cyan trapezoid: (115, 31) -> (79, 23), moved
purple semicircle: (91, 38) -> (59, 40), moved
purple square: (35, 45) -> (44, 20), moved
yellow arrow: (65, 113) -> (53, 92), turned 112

········

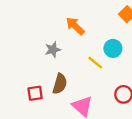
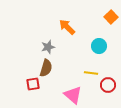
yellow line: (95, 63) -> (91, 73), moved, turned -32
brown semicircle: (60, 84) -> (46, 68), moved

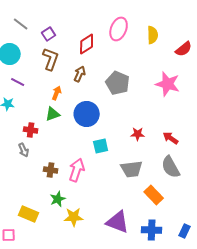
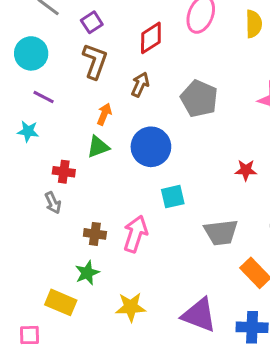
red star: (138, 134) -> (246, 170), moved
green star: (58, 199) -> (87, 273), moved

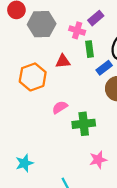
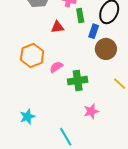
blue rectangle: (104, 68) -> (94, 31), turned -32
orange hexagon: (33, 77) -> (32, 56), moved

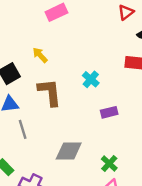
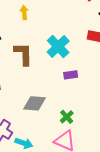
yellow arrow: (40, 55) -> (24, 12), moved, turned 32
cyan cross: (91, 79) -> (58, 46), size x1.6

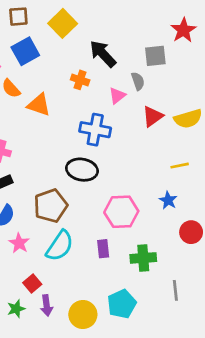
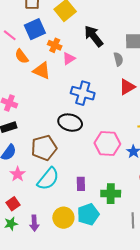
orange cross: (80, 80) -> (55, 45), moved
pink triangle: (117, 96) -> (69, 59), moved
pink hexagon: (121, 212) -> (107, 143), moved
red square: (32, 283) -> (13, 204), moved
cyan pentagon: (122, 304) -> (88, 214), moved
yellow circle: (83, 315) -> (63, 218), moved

········

### Assignment
Return only the stretch of the material above from the line holding "red square: (32, 283) -> (13, 204), moved" through the line holding "yellow circle: (83, 315) -> (63, 218), moved", copied exactly.

### Your solution
red square: (32, 283) -> (13, 204), moved
cyan pentagon: (122, 304) -> (88, 214), moved
yellow circle: (83, 315) -> (63, 218), moved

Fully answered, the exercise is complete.